WORK ORDER
Only lines, not pictures: please repeat exactly the lines from the one with "green circle: (261, 175) -> (133, 62), moved" through the end of the listing.

RECORDED INFORMATION
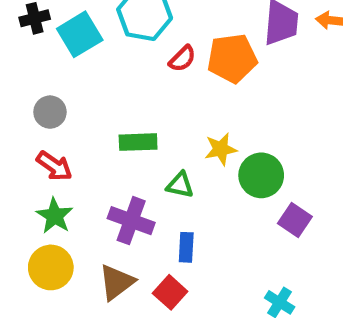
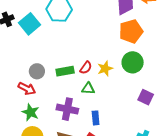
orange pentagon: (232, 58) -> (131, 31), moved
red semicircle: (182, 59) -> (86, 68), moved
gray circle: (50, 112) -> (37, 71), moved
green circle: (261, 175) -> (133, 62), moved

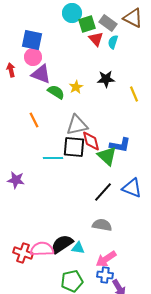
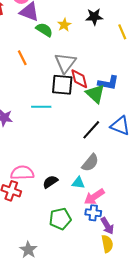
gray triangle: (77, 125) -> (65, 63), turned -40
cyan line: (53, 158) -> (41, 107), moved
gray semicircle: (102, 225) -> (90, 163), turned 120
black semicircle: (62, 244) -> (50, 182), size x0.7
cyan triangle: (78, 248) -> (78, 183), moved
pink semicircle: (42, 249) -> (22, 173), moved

YOUR RESPONSE
green circle: (261, 175) -> (133, 62), moved

gray triangle: (77, 125) -> (65, 63), turned -40
cyan line: (53, 158) -> (41, 107), moved
gray semicircle: (102, 225) -> (90, 163), turned 120
black semicircle: (62, 244) -> (50, 182), size x0.7
cyan triangle: (78, 248) -> (78, 183), moved
pink semicircle: (42, 249) -> (22, 173), moved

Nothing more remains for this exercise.